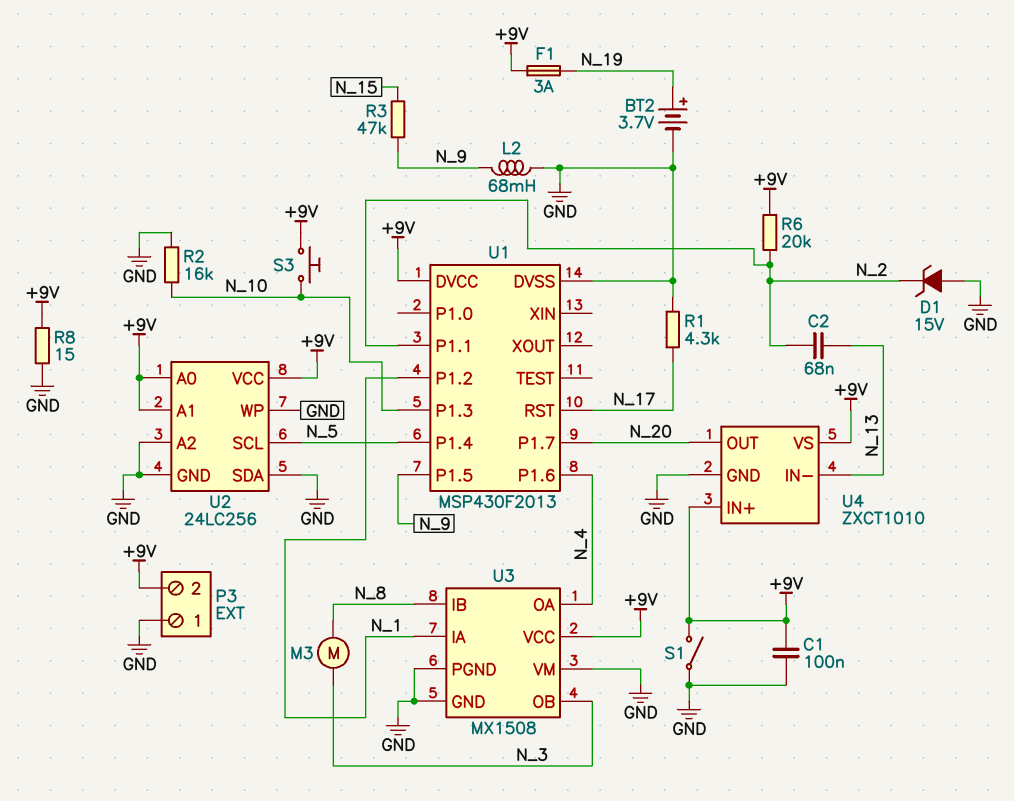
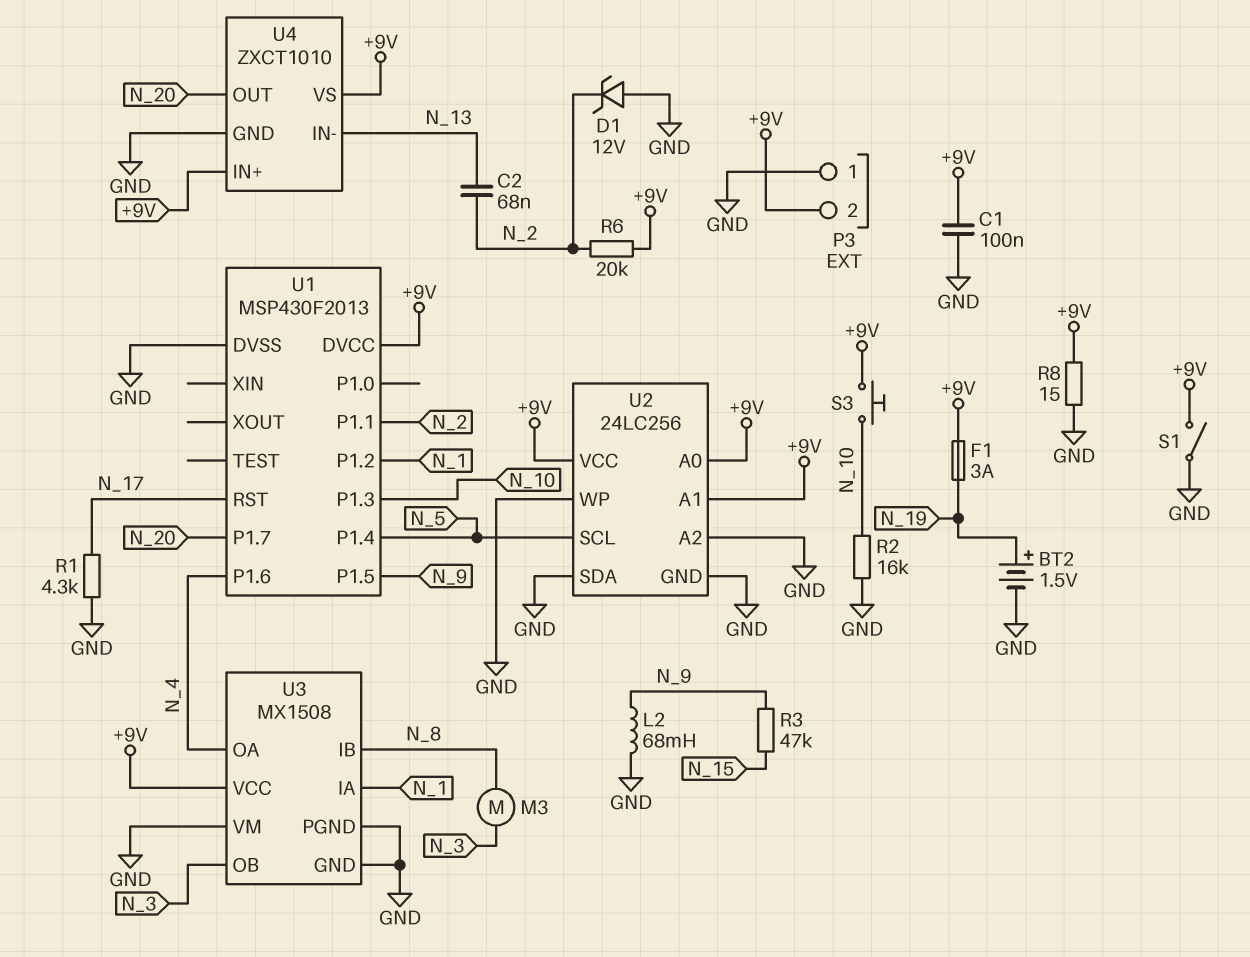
BT2: 3.7V (plus N_19, minus GND) -> 1.5V (plus N_19, minus GND)
D1: zener 15V (A GND, K N_2) -> zener 12V (A GND, K N_2)

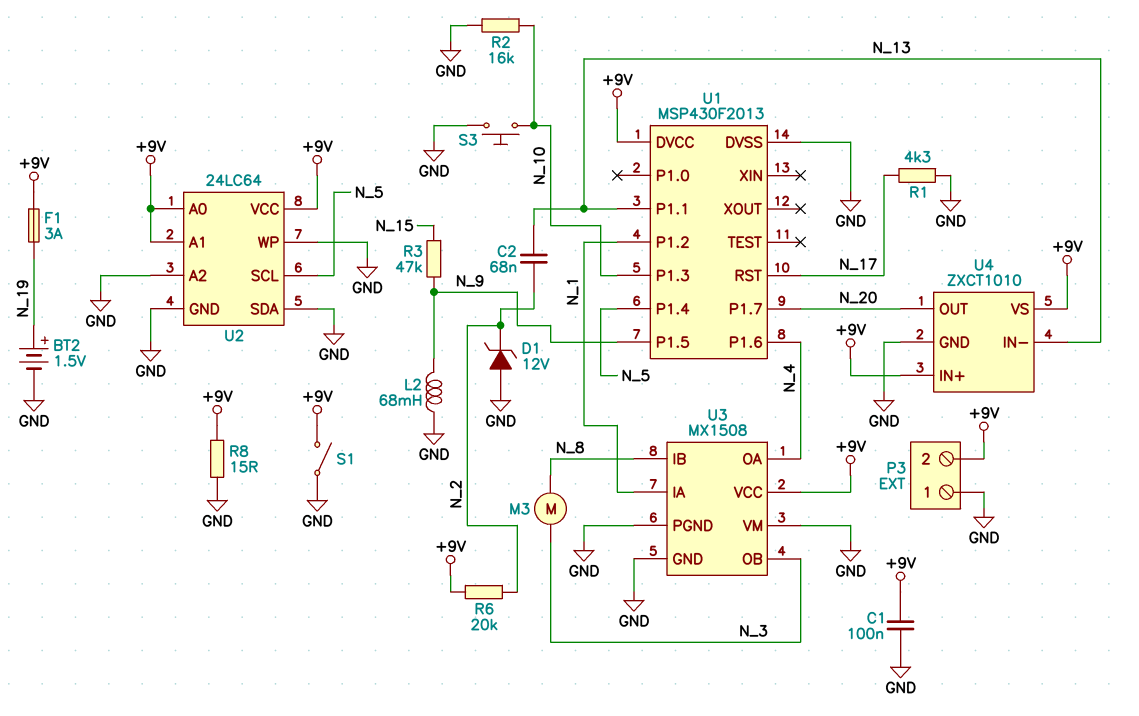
S3: button (+9V, N_10) -> button (GND, N_10)
U1 pin P1.1: N_2 -> N_13
U2: 24LC256 -> 24LC64

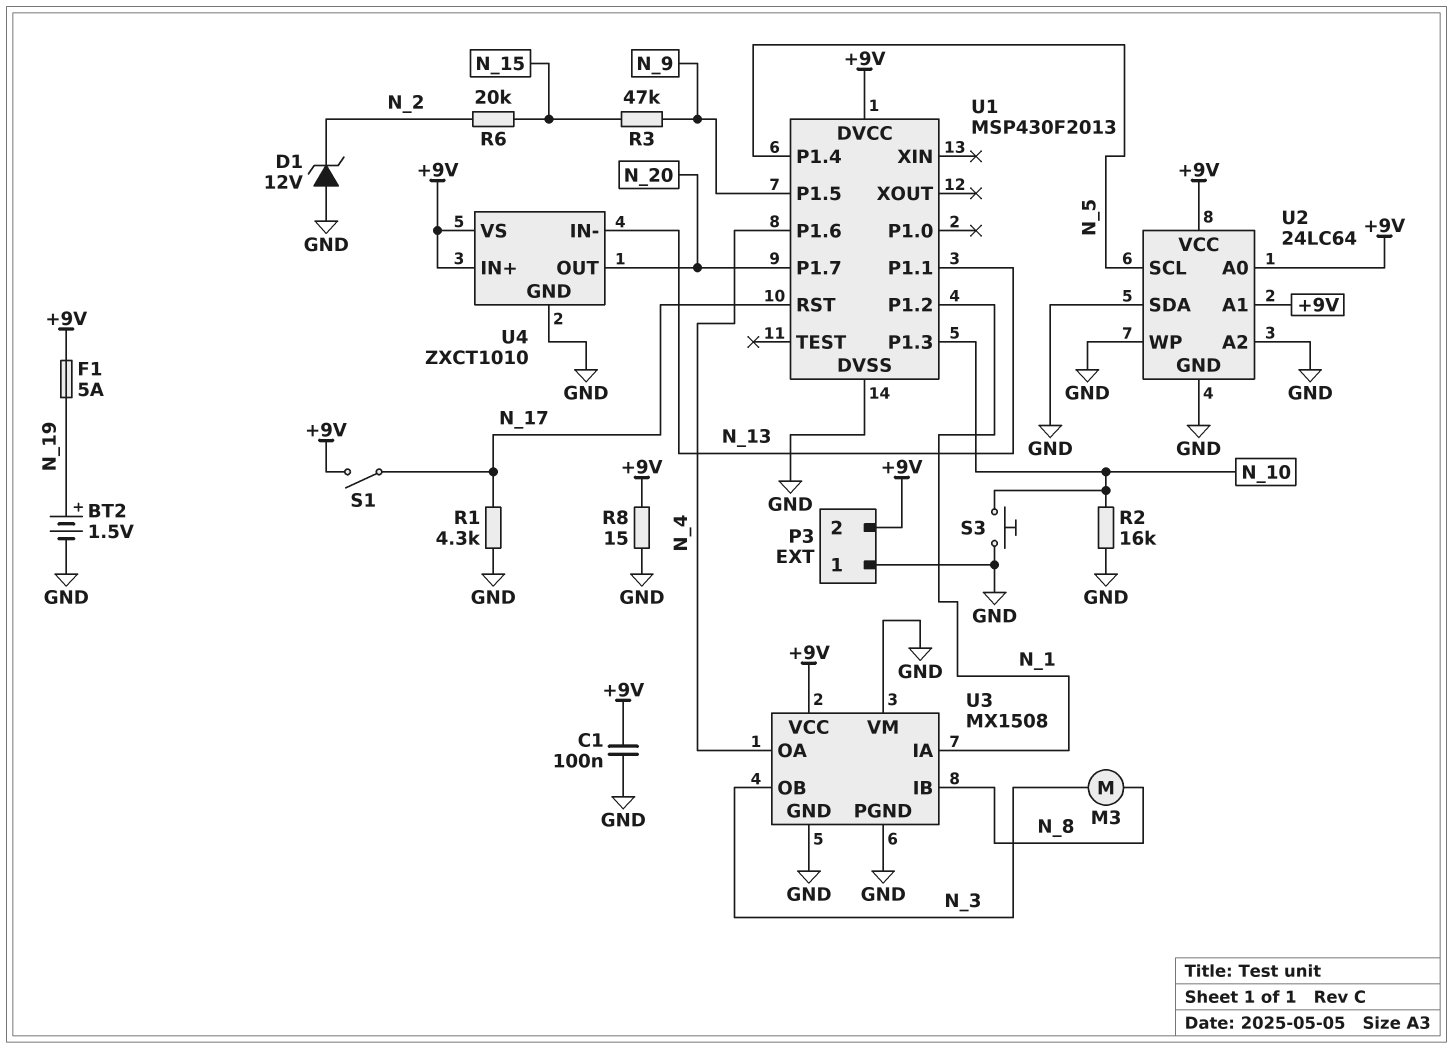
C2: 68nF (N_2, N_13) -> none
F1: 3A (+9V, N_19) -> 5A (+9V, N_19)
L2: 68mH (GND, N_9) -> none
R6: 20k (+9V, N_2) -> 20k (N_2, N_15)
S1: switch (+9V, GND) -> switch (+9V, N_17)

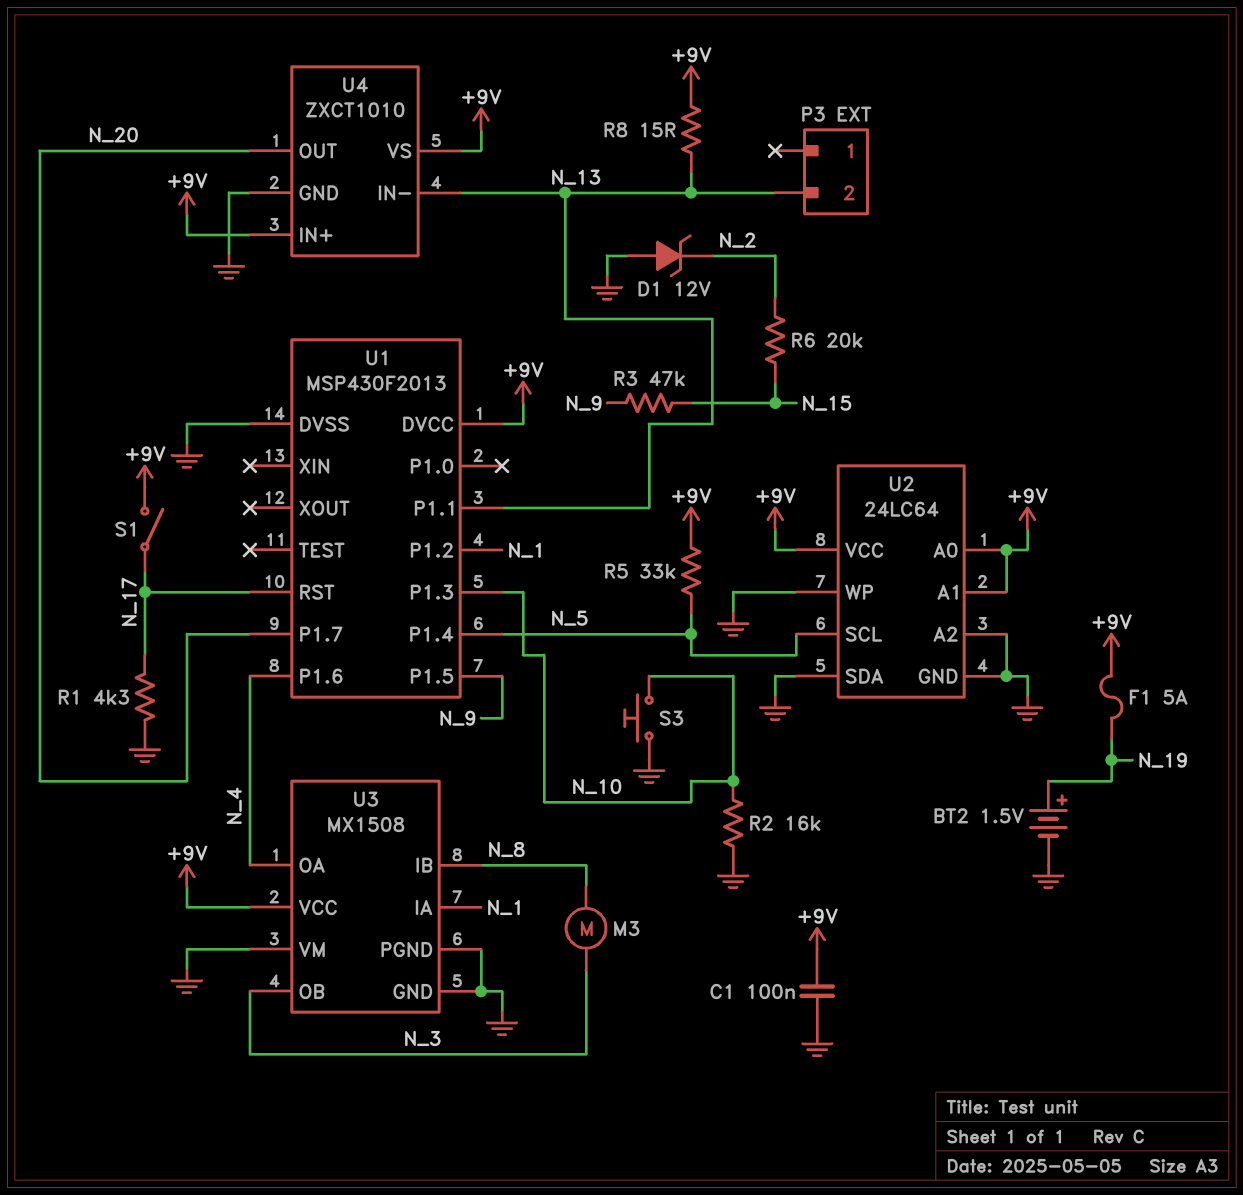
P3 pin 1: GND -> none
P3 pin 2: +9V -> N_13
R5: none -> 33k (+9V, N_5)
R8: 15 (+9V, GND) -> 15 (+9V, N_13)

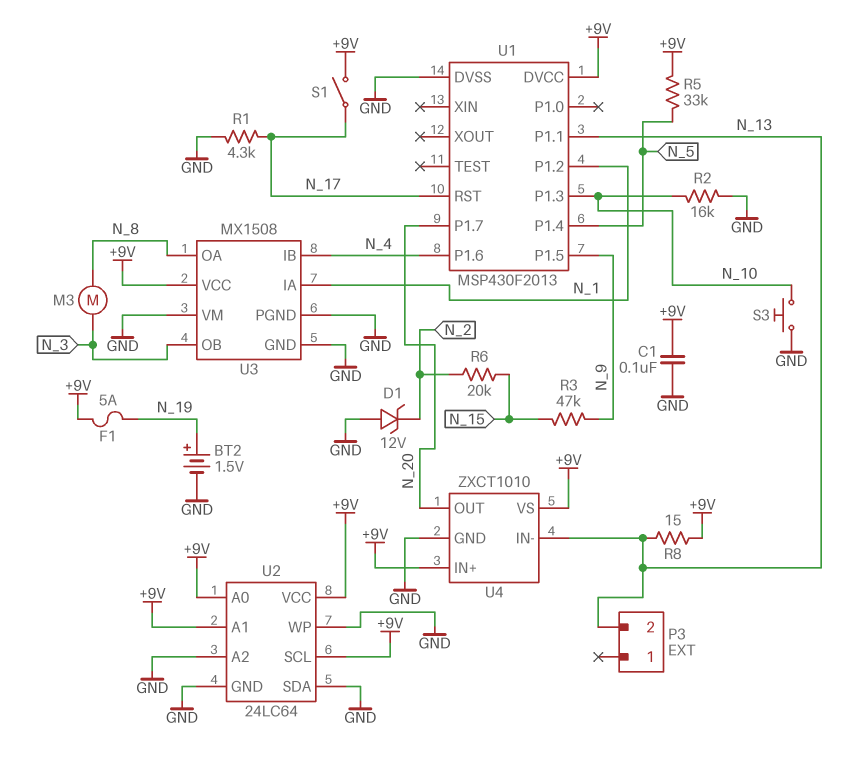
U2 pin SCL: N_5 -> +9V
U3 pin IB: N_8 -> N_4
U3 pin OA: N_4 -> N_8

______________________________

WORK TO BE COMPLETED: Everything from the line with "P3 pin 2: +9V -> N_13" through the final line of the records above should be written out exactly, minus the pictures.

SOLUTION TO THIS TASK:
P3 pin 2: +9V -> N_13
R5: none -> 33k (+9V, N_5)
R8: 15 (+9V, GND) -> 15 (+9V, N_13)

U2 pin SCL: N_5 -> +9V
U3 pin IB: N_8 -> N_4
U3 pin OA: N_4 -> N_8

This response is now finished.